TASK GOAL:
Retrieve each line that contains the word "moved" from the entries below.

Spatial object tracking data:
== Segment start ==
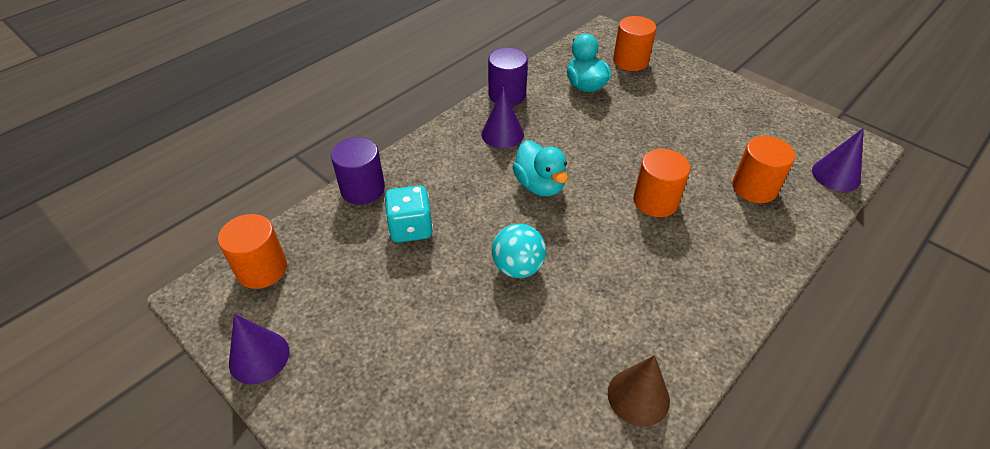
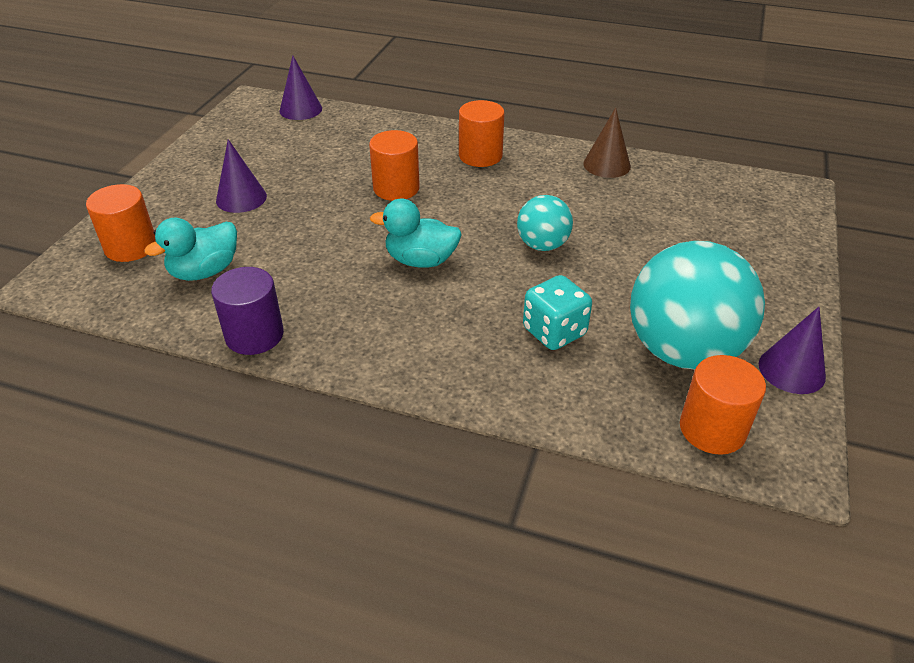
camera: 115 degrees left, 5 degrees down
purple cylinder [331,137,385,205] -> none
purple cone [481,87,524,148] -> purple cone moved to [216,139,267,213]
turquoise duck [513,140,568,197] -> turquoise duck turned 120 degrees counterclockwise [370,199,462,268]
orange cylinder [732,136,795,203] -> orange cylinder moved to [459,100,505,167]
none -> turquoise ball [630,241,765,369]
== Segment end ==
YOUR RESPONSE:
purple cone [481,87,524,148] -> purple cone moved to [216,139,267,213]
orange cylinder [732,136,795,203] -> orange cylinder moved to [459,100,505,167]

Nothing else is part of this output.